WRITTEN EXERCISE:
Convert the data from the line containing "Question: Should I" through the line containing "Question: Is white soft rug at center closer", inclusive, into a Markdown table. Use the columns Row and Data line, number each row, and omit blank lines.

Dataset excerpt
────
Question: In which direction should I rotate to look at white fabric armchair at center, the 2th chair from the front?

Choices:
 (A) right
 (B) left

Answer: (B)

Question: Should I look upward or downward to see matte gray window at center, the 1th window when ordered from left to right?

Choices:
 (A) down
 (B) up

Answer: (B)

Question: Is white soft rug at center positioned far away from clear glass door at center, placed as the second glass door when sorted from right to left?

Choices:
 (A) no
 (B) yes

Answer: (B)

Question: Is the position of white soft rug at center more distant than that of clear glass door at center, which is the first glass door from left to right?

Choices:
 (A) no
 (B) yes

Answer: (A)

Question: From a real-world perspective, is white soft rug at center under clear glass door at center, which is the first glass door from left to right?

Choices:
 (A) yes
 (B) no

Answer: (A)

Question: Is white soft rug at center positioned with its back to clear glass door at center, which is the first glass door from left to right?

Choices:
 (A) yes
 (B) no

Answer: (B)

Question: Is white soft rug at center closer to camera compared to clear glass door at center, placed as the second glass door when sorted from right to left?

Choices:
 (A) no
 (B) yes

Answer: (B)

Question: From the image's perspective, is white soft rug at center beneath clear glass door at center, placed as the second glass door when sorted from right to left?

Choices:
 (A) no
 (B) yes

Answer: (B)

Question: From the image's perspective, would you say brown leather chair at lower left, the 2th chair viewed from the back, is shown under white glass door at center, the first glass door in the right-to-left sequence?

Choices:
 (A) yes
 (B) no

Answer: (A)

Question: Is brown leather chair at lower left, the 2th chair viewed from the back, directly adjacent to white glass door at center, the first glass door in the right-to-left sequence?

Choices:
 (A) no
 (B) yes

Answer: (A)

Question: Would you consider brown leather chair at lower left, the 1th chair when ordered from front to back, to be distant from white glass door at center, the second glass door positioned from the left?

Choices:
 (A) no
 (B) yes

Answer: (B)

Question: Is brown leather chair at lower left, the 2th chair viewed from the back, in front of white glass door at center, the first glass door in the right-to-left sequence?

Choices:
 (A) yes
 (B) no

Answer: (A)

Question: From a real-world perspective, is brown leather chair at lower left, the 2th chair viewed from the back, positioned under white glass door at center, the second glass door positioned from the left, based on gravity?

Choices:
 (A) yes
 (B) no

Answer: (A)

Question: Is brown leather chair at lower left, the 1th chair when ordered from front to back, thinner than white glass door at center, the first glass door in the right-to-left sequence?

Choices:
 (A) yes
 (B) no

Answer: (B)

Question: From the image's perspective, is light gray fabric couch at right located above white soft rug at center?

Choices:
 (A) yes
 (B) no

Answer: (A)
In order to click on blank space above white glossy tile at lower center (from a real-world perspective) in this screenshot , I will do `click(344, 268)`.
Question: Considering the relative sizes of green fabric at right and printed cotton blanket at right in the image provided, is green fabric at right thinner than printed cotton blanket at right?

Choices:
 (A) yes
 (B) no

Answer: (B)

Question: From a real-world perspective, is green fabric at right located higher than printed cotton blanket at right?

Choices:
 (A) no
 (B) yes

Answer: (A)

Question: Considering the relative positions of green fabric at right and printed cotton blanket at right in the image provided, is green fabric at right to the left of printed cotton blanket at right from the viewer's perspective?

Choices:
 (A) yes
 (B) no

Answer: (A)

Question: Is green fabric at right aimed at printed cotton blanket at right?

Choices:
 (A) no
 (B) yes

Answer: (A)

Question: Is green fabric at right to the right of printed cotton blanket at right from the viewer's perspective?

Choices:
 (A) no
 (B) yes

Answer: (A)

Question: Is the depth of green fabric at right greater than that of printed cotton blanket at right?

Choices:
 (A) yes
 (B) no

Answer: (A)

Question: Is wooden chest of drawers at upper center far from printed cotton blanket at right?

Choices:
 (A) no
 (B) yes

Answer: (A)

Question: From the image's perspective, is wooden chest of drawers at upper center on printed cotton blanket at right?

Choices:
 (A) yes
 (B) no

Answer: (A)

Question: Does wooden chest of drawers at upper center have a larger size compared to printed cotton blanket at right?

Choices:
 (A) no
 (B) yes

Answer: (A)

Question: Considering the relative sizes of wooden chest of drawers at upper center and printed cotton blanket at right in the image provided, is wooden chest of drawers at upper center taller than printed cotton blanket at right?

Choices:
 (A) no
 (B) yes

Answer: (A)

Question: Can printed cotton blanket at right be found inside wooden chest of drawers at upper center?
────
WORKED ANSWER:
| Row | Data line |
|---|---|
| 1 | Question: Should I look upward or downward to see matte gray window at center, the 1th window when ordered from left to right? |
| 2 | Choices: |
| 3 |  (A) down |
| 4 |  (B) up |
| 5 | Answer: (B) |
| 6 | Question: Is white soft rug at center positioned far away from clear glass door at center, placed as the second glass door when sorted from right to left? |
| 7 | Choices: |
| 8 |  (A) no |
| 9 |  (B) yes |
| 10 | Answer: (B) |
| 11 | Question: Is the position of white soft rug at center more distant than that of clear glass door at center, which is the first glass door from left to right? |
| 12 | Choices: |
| 13 |  (A) no |
| 14 |  (B) yes |
| 15 | Answer: (A) |
| 16 | Question: From a real-world perspective, is white soft rug at center under clear glass door at center, which is the first glass door from left to right? |
| 17 | Choices: |
| 18 |  (A) yes |
| 19 |  (B) no |
| 20 | Answer: (A) |
| 21 | Question: Is white soft rug at center positioned with its back to clear glass door at center, which is the first glass door from left to right? |
| 22 | Choices: |
| 23 |  (A) yes |
| 24 |  (B) no |
| 25 | Answer: (B) |
| 26 | Question: Is white soft rug at center closer to camera compared to clear glass door at center, placed as the second glass door when sorted from right to left? |